EXERCISE MATERIAL:
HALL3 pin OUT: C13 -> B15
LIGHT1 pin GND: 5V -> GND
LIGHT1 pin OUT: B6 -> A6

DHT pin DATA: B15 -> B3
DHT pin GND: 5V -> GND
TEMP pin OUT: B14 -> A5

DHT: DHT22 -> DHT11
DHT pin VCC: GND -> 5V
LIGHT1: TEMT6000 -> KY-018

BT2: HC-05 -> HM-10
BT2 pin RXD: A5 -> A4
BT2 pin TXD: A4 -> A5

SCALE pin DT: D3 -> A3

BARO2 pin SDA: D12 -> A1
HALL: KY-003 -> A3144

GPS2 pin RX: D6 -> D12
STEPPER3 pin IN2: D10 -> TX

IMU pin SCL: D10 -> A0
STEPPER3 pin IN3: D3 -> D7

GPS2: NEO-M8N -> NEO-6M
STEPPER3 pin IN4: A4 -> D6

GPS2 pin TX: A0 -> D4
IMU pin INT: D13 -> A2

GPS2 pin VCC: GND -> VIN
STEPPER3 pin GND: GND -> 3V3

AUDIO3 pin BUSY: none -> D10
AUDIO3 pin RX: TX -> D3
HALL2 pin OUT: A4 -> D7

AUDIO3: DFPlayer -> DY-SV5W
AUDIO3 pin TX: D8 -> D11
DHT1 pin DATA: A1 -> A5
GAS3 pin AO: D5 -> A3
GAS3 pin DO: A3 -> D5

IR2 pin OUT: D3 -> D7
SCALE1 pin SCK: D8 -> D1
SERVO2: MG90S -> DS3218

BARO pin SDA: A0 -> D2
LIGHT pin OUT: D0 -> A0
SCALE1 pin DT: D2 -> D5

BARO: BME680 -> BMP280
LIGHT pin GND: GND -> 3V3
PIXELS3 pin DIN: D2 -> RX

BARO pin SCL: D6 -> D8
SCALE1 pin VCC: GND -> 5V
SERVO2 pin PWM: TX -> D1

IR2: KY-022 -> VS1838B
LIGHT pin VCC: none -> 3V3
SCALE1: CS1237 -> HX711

ABOUT THIS EXERCISE: Retype each record. Keep every character as it is.

YOUR RESPONSE:
HALL3 pin OUT: C13 -> B15
LIGHT1 pin GND: 5V -> GND
LIGHT1 pin OUT: B6 -> A6

DHT pin DATA: B15 -> B3
DHT pin GND: 5V -> GND
TEMP pin OUT: B14 -> A5

DHT: DHT22 -> DHT11
DHT pin VCC: GND -> 5V
LIGHT1: TEMT6000 -> KY-018

BT2: HC-05 -> HM-10
BT2 pin RXD: A5 -> A4
BT2 pin TXD: A4 -> A5

SCALE pin DT: D3 -> A3

BARO2 pin SDA: D12 -> A1
HALL: KY-003 -> A3144

GPS2 pin RX: D6 -> D12
STEPPER3 pin IN2: D10 -> TX

IMU pin SCL: D10 -> A0
STEPPER3 pin IN3: D3 -> D7

GPS2: NEO-M8N -> NEO-6M
STEPPER3 pin IN4: A4 -> D6

GPS2 pin TX: A0 -> D4
IMU pin INT: D13 -> A2

GPS2 pin VCC: GND -> VIN
STEPPER3 pin GND: GND -> 3V3

AUDIO3 pin BUSY: none -> D10
AUDIO3 pin RX: TX -> D3
HALL2 pin OUT: A4 -> D7

AUDIO3: DFPlayer -> DY-SV5W
AUDIO3 pin TX: D8 -> D11
DHT1 pin DATA: A1 -> A5
GAS3 pin AO: D5 -> A3
GAS3 pin DO: A3 -> D5

IR2 pin OUT: D3 -> D7
SCALE1 pin SCK: D8 -> D1
SERVO2: MG90S -> DS3218

BARO pin SDA: A0 -> D2
LIGHT pin OUT: D0 -> A0
SCALE1 pin DT: D2 -> D5

BARO: BME680 -> BMP280
LIGHT pin GND: GND -> 3V3
PIXELS3 pin DIN: D2 -> RX

BARO pin SCL: D6 -> D8
SCALE1 pin VCC: GND -> 5V
SERVO2 pin PWM: TX -> D1

IR2: KY-022 -> VS1838B
LIGHT pin VCC: none -> 3V3
SCALE1: CS1237 -> HX711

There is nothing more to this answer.